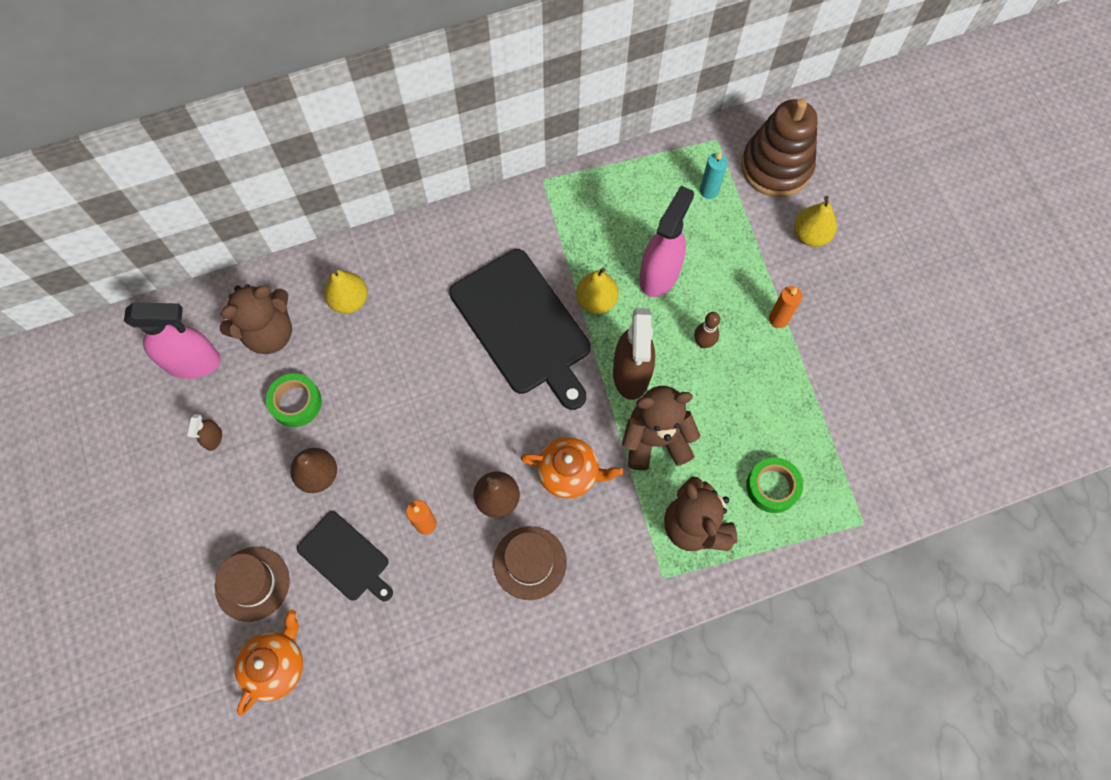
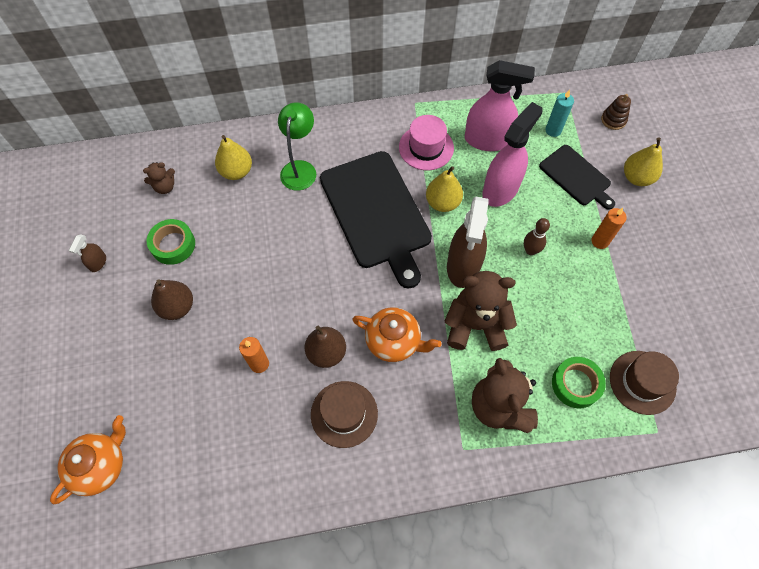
camera: 10 degrees right, 5 degrees down
(193, 362) = (98, 200): pink spray bottle -> pink spray bottle (487, 140)
(252, 584) = (98, 389): brown hat -> brown hat (642, 382)
(269, 333) = (165, 187): brown teddy bear -> brown teddy bear, size x0.50
(346, 558) = (183, 381): black cutting board -> black cutting board (576, 177)
(424, 285) = (300, 168): none -> green lamp
(566, 235) = (426, 147): none -> pink hat
(776, 167) = (613, 120): brown stacking toy -> brown stacking toy, size x0.41

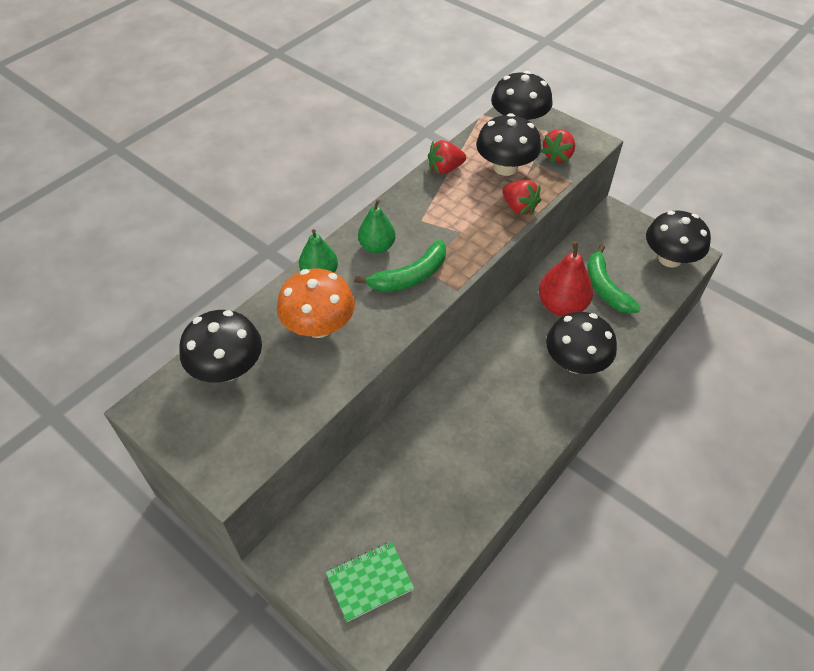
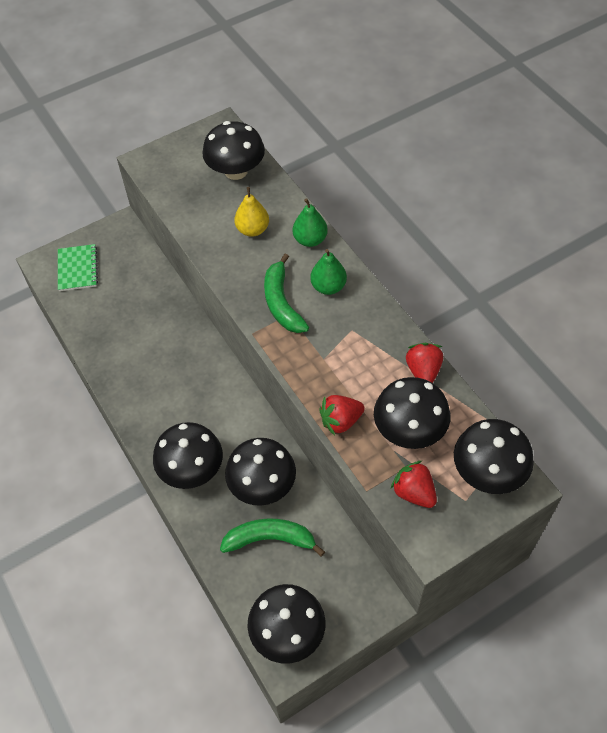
camera: 110 degrees right, 5 degrees up
(319, 326) = (252, 230): orange mushroom -> yellow pear
(561, 306) = (262, 485): red pear -> black mushroom

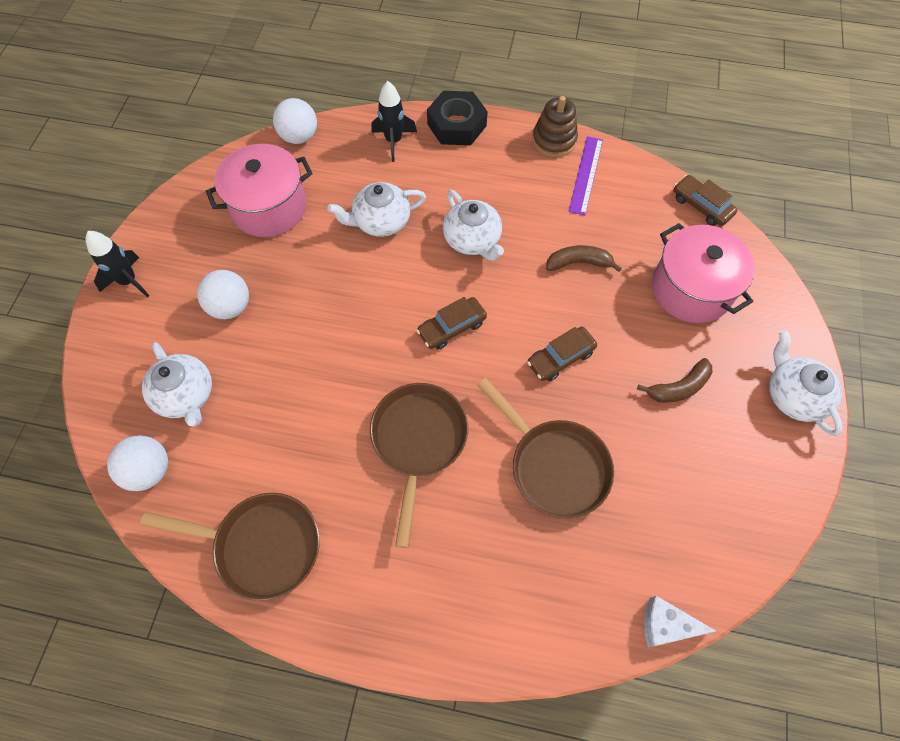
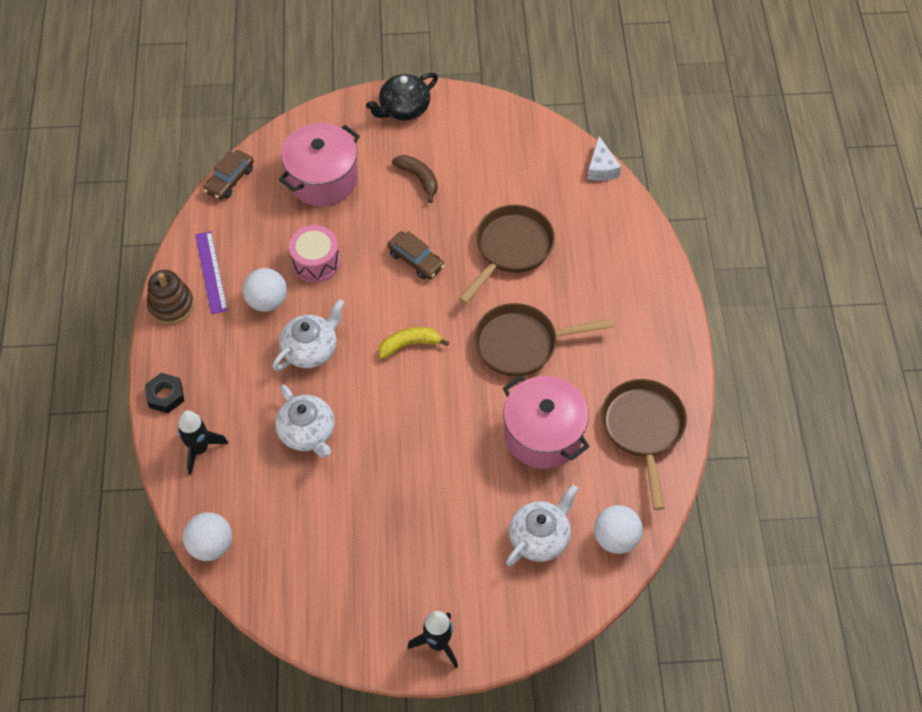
camera: 105 degrees left, 5 degrees down
(230, 307) = (440, 534): white ball -> white ball (267, 301)
(269, 207) = (314, 542): pink pot -> pink pot (543, 434)
(452, 327) = (409, 344): brown car -> yellow banana
(457, 125) = (165, 395): black nut -> black nut, size x0.62
(578, 263) = (316, 262): brown banana -> pink drum
(586, 175) = (211, 272): purple ruler -> purple ruler turned 75 degrees clockwise
(793, 395) = (403, 108): white teapot -> black teapot

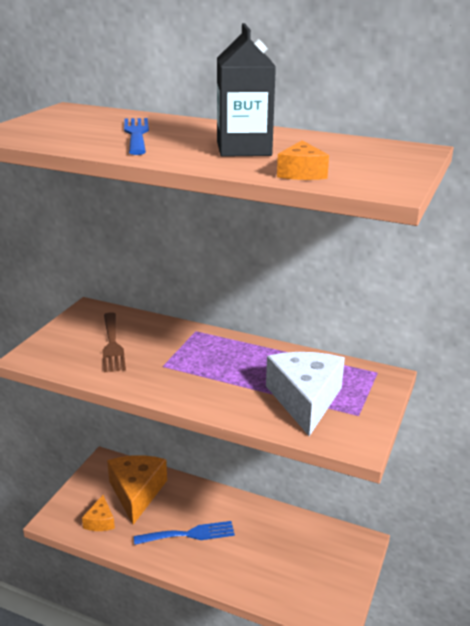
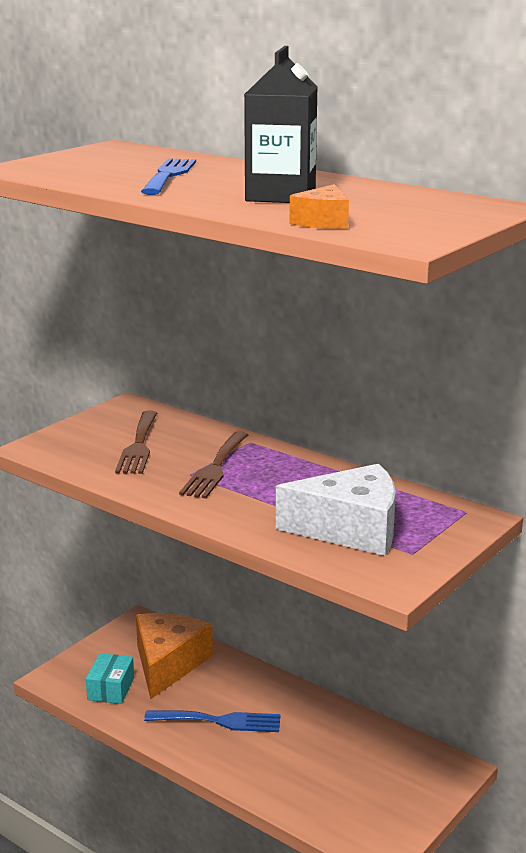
camera: 15 degrees right, 5 degrees down
(100, 521) = (111, 689): orange cheese -> turquoise box
(180, 358) = (215, 468): none -> brown fork
(304, 400) = (351, 529): white cheese -> white cheese turned 75 degrees clockwise

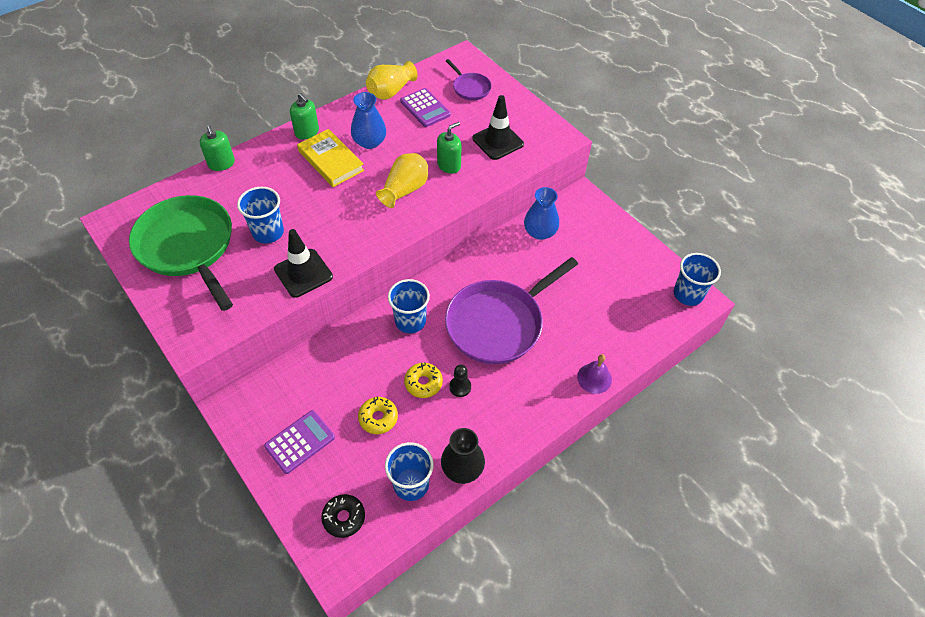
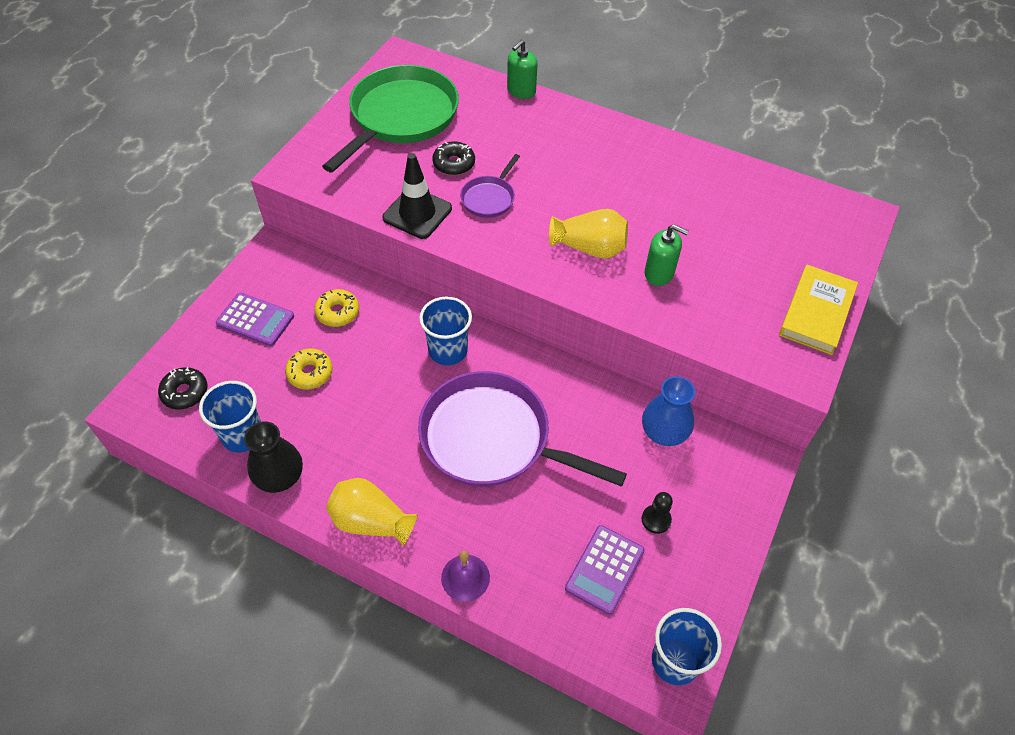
camera: 65 degrees right, 0 degrees up
(268, 232) = (454, 164): blue cup -> black donut
(307, 132) = (614, 132): green soap dispenser -> none
(331, 161) = (586, 168): yellow book -> yellow book (816, 312)
(369, 142) = (640, 188): blue vase -> none
(390, 91) = (737, 172): yellow vase -> yellow vase (371, 521)
(423, 383) = (372, 396): yellow donut -> yellow donut (337, 312)
(425, 108) = (736, 214): purple calculator -> purple calculator (604, 569)
(460, 387) = (383, 433): black pawn -> black pawn (656, 519)
(470, 88) = (811, 243): purple pan -> purple pan (489, 198)
(498, 141) = (738, 306): black traffic cone -> none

□ □ □ □

* [ABOUT THIS EXERCISE] Find every line of the data that includes the string "cheese". Copy each of those lines.

* [EXERCISE RESULT]
(100, 521) = (111, 689): orange cheese -> turquoise box
(304, 400) = (351, 529): white cheese -> white cheese turned 75 degrees clockwise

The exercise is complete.